▸ What you are asked to do
Look through the entries below and report every line that has "phone".

▸ Object state comparisons
****************

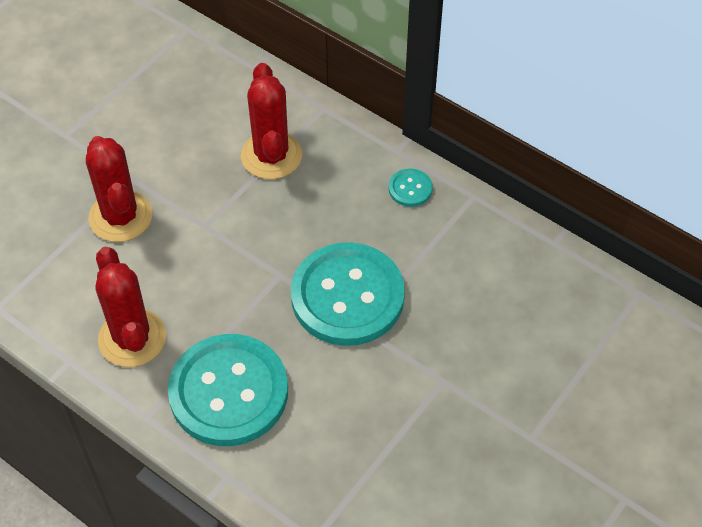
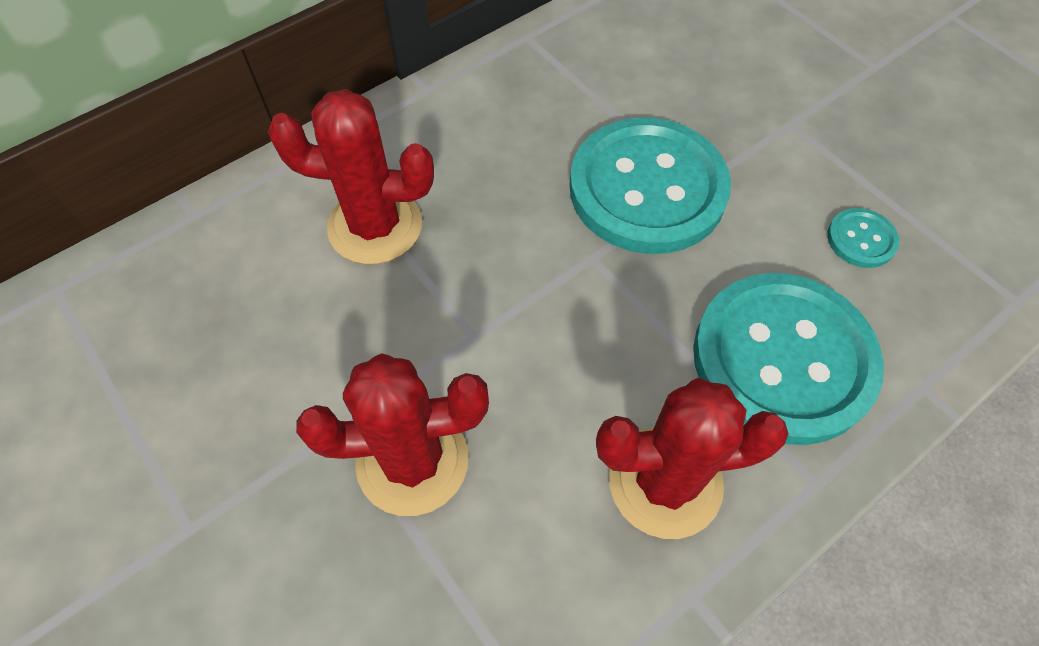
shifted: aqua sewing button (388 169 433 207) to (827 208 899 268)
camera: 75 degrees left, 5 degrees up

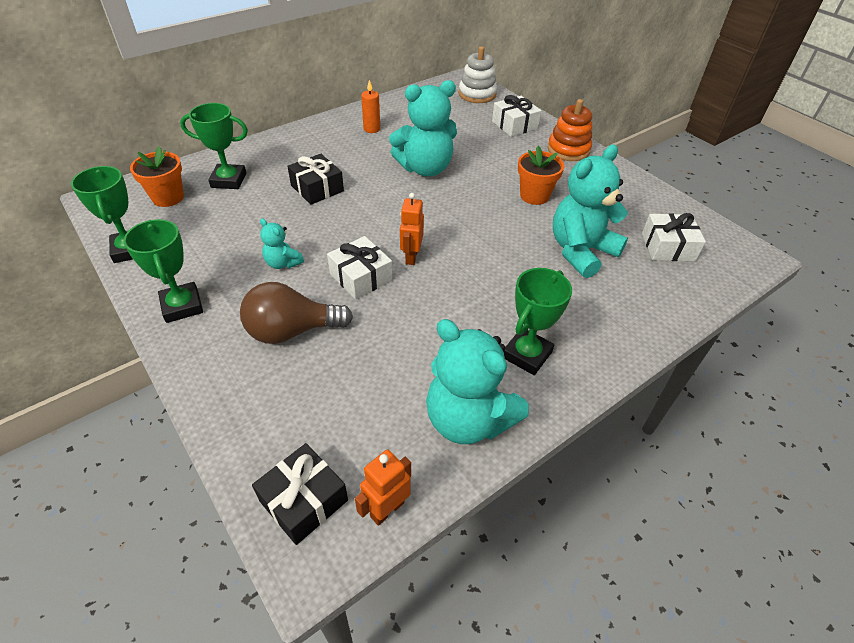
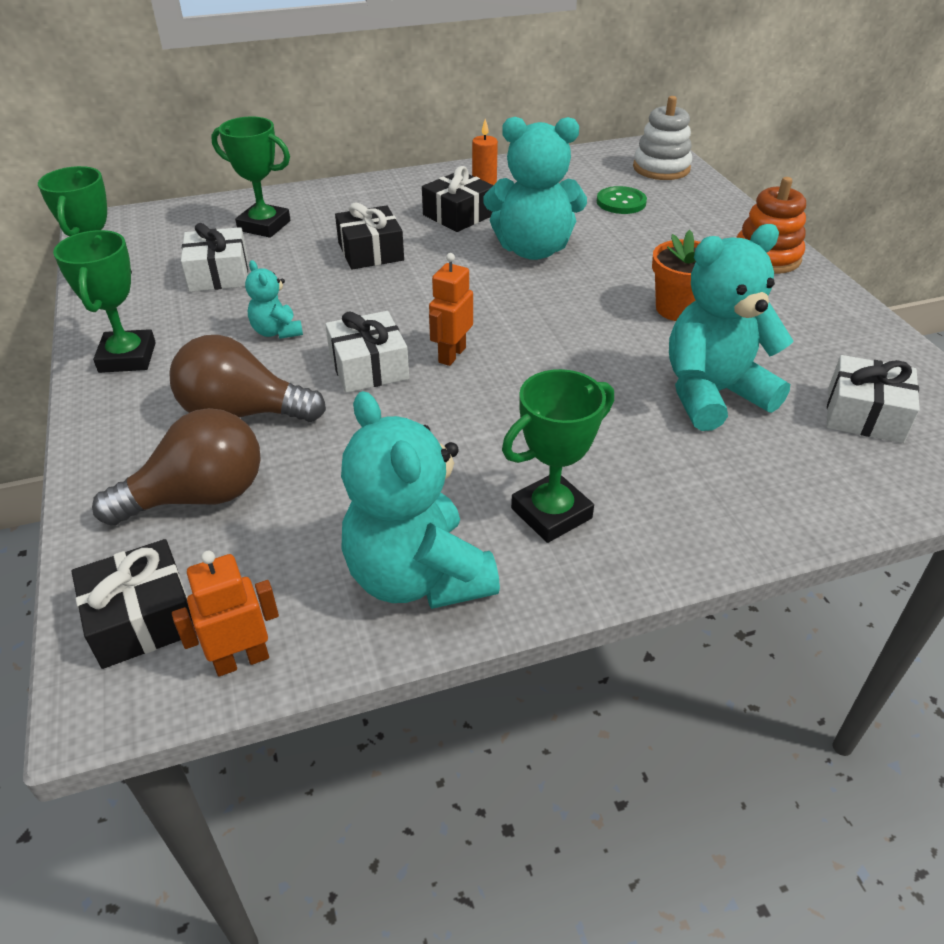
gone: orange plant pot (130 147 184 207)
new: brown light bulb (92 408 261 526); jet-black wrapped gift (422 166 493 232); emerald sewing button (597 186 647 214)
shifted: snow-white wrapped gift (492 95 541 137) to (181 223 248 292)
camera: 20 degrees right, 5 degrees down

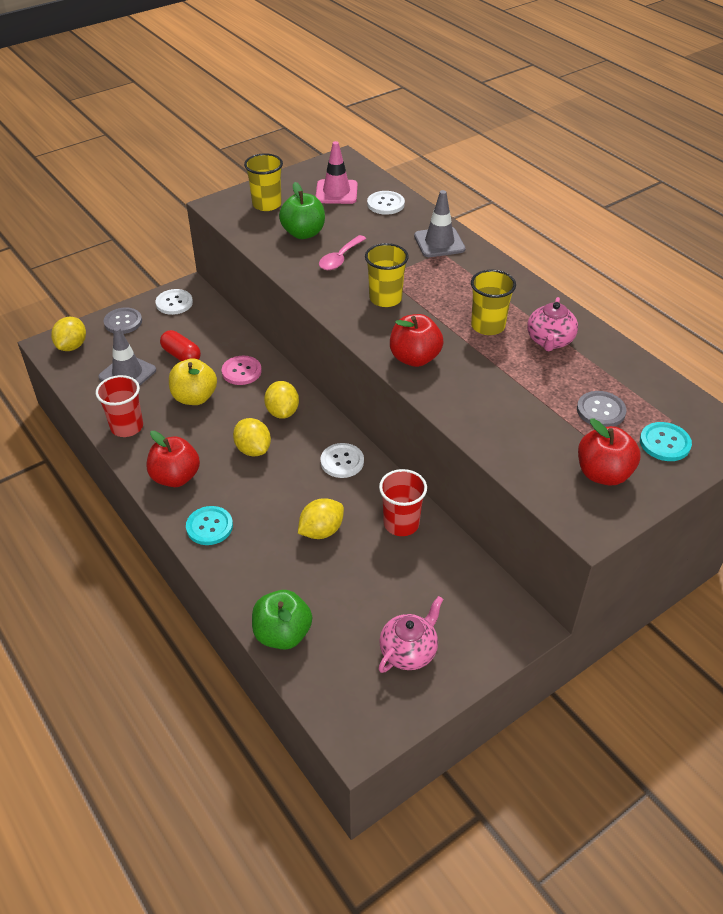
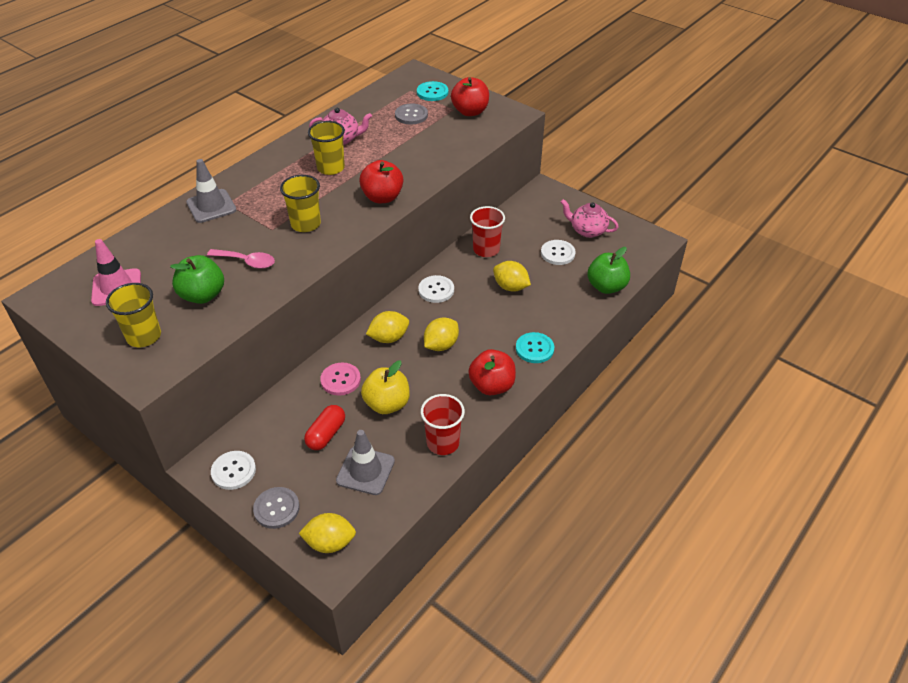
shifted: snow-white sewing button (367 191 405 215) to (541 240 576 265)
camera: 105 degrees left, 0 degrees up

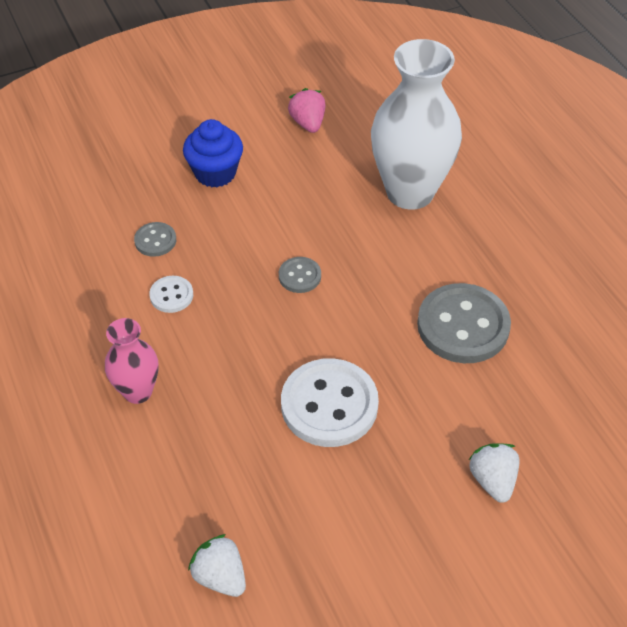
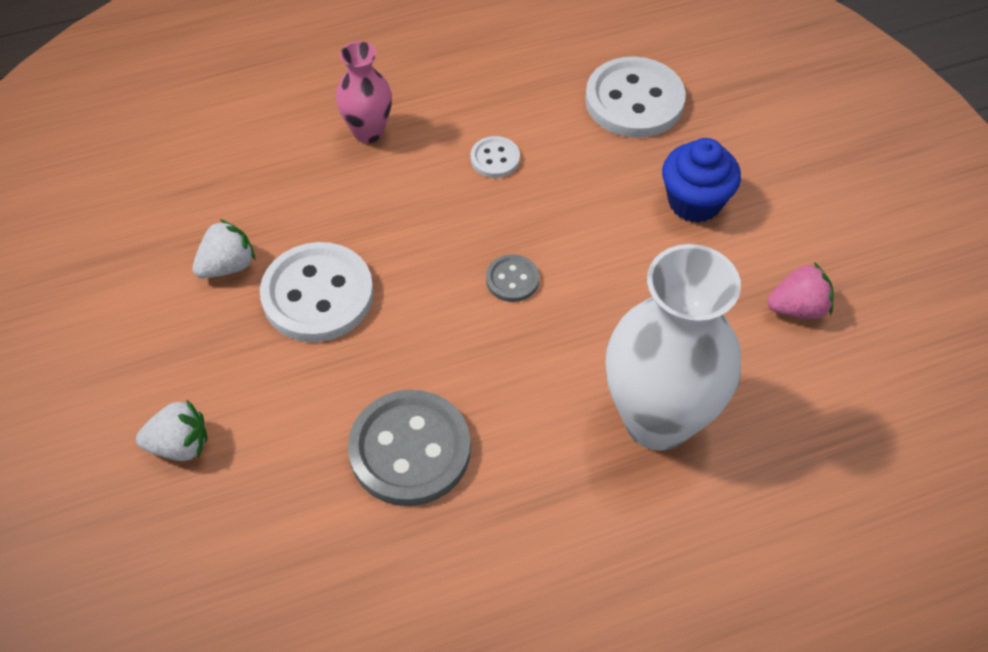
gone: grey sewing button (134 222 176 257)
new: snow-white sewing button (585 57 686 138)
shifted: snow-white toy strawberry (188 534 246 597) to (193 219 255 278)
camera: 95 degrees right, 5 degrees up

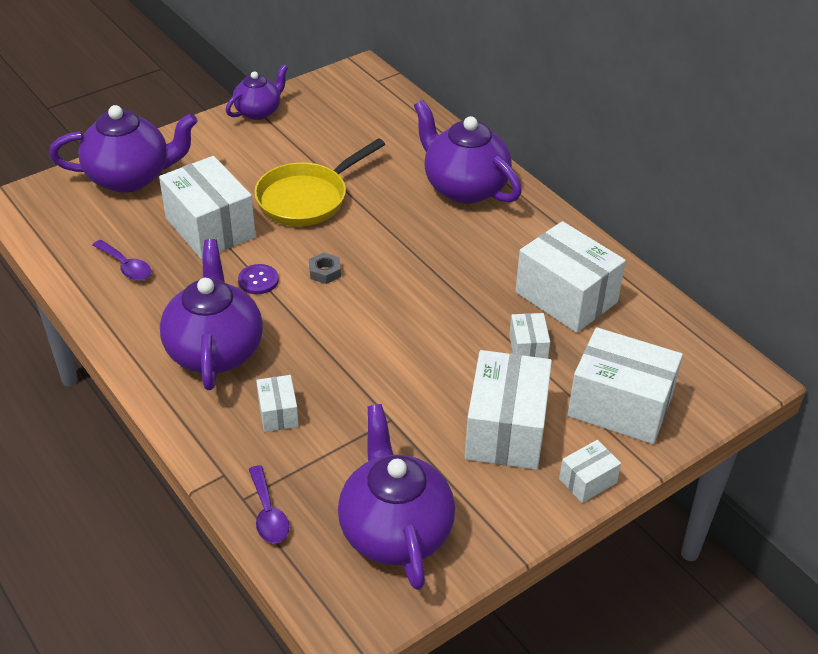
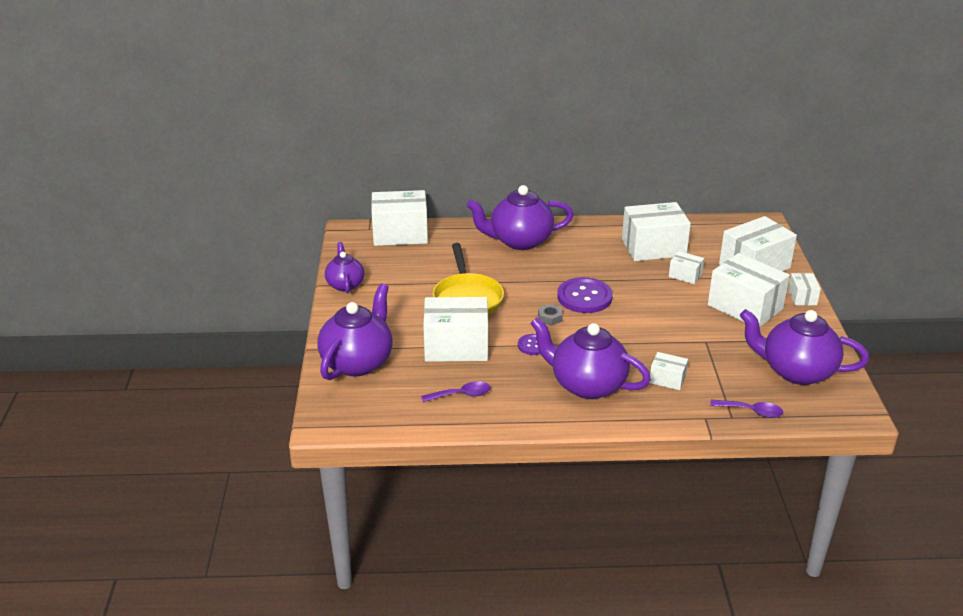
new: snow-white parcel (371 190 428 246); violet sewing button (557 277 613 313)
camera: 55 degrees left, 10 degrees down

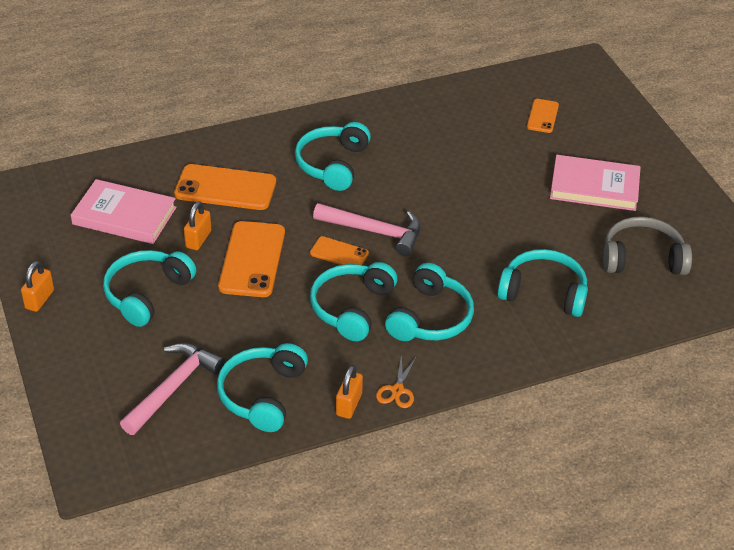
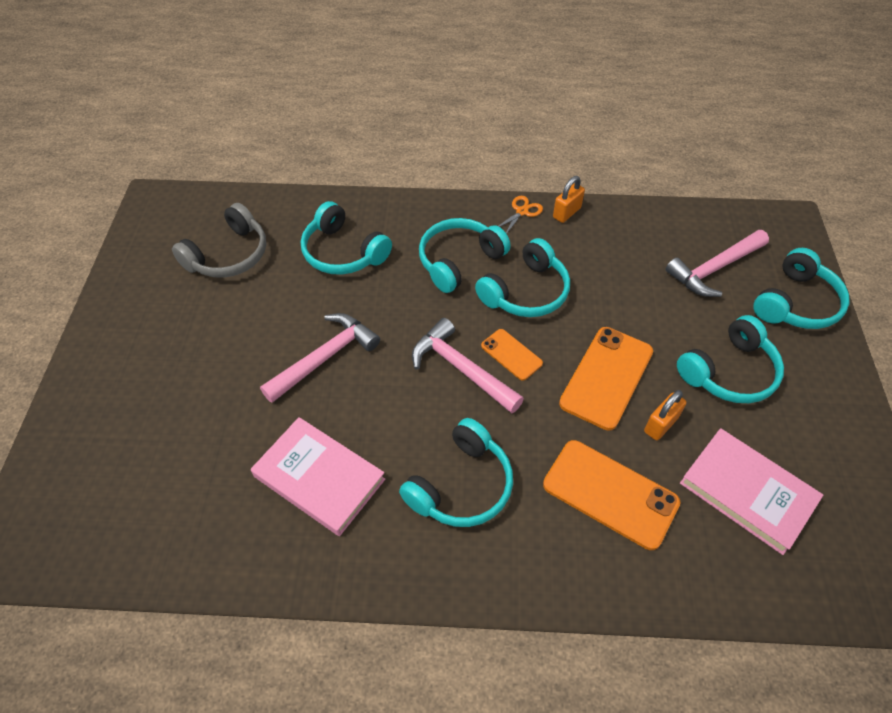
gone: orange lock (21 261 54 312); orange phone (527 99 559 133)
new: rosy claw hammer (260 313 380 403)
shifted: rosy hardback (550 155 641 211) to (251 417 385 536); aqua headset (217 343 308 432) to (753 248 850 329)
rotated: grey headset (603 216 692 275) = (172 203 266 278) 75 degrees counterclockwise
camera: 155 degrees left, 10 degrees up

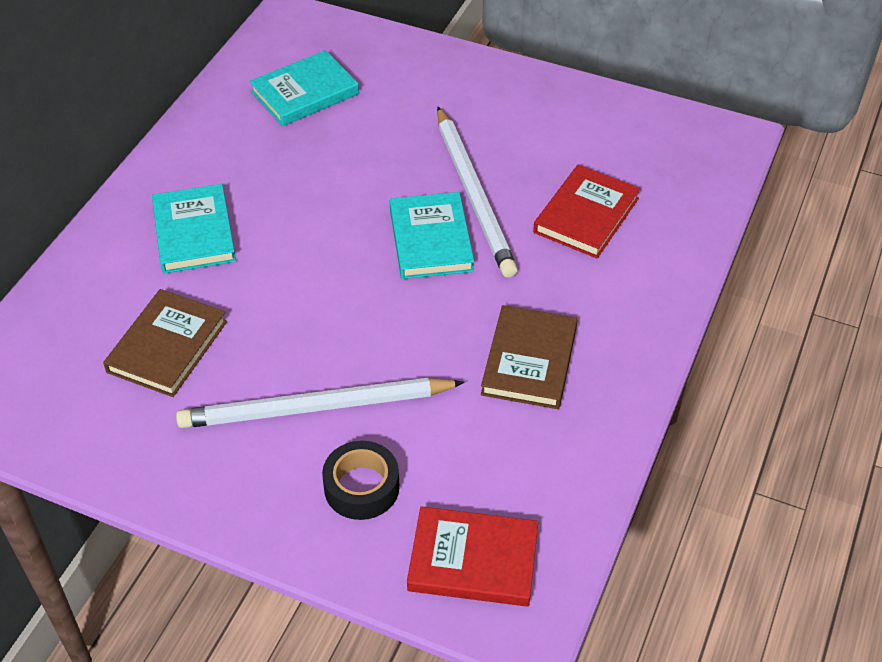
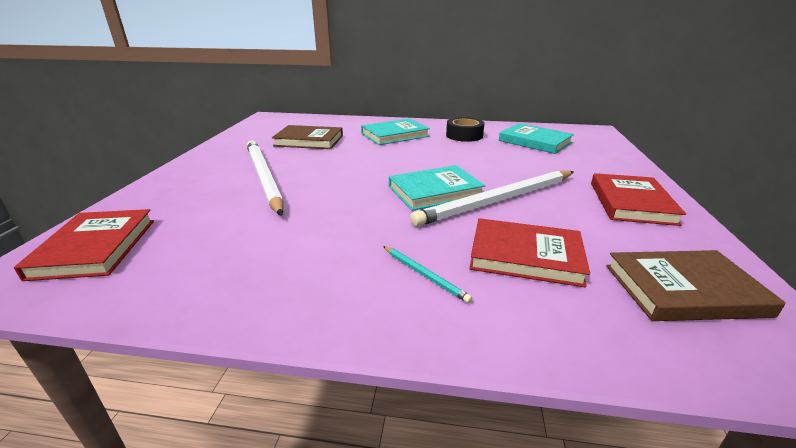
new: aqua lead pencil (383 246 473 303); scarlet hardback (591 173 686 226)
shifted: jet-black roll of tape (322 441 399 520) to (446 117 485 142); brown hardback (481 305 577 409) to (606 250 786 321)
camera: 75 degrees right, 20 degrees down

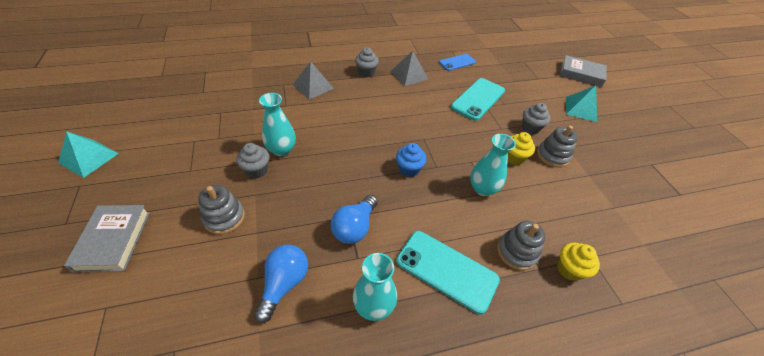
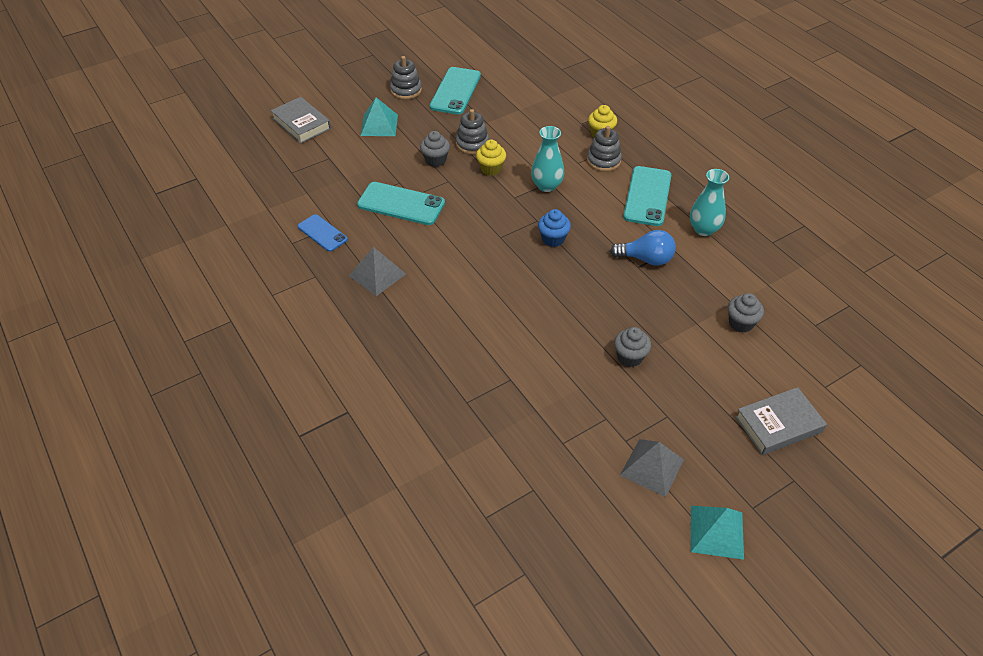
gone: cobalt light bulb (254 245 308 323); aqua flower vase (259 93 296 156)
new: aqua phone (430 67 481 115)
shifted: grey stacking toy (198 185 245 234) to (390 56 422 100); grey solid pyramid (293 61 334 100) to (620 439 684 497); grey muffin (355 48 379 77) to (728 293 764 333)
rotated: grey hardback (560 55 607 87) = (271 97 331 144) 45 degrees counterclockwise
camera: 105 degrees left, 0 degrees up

****************

▸ Your response
gone: orange lock (21 261 54 312); orange phone (527 99 559 133)
new: aqua phone (430 67 481 115)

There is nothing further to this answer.